What you have to do ▸
Nothing may be left out of the listing below but its images; repeat the rest exactly.

Data records below:

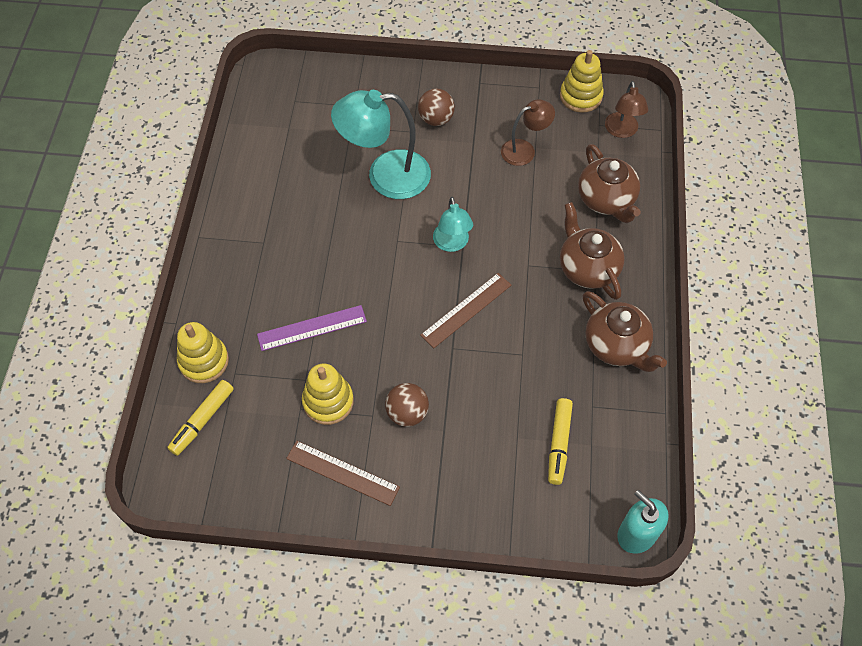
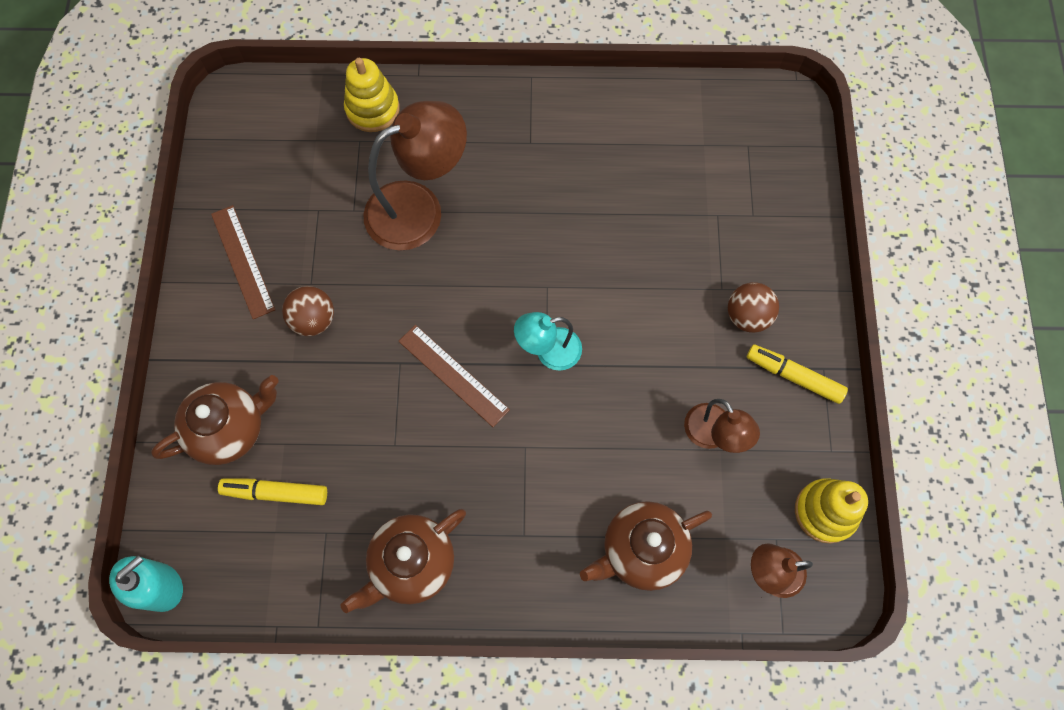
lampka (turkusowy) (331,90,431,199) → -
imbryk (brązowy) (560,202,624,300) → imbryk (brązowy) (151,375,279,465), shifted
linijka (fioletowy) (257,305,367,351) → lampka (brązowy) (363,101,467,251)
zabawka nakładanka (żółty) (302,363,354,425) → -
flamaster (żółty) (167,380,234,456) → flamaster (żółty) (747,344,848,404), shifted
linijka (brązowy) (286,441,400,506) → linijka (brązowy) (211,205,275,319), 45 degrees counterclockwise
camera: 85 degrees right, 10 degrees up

End of Data records.

Answer to this task ▸
lampka (turkusowy) (331,90,431,199) → -
imbryk (brązowy) (560,202,624,300) → imbryk (brązowy) (151,375,279,465), shifted
linijka (fioletowy) (257,305,367,351) → lampka (brązowy) (363,101,467,251)
zabawka nakładanka (żółty) (302,363,354,425) → -
flamaster (żółty) (167,380,234,456) → flamaster (żółty) (747,344,848,404), shifted
linijka (brązowy) (286,441,400,506) → linijka (brązowy) (211,205,275,319), 45 degrees counterclockwise
camera: 85 degrees right, 10 degrees up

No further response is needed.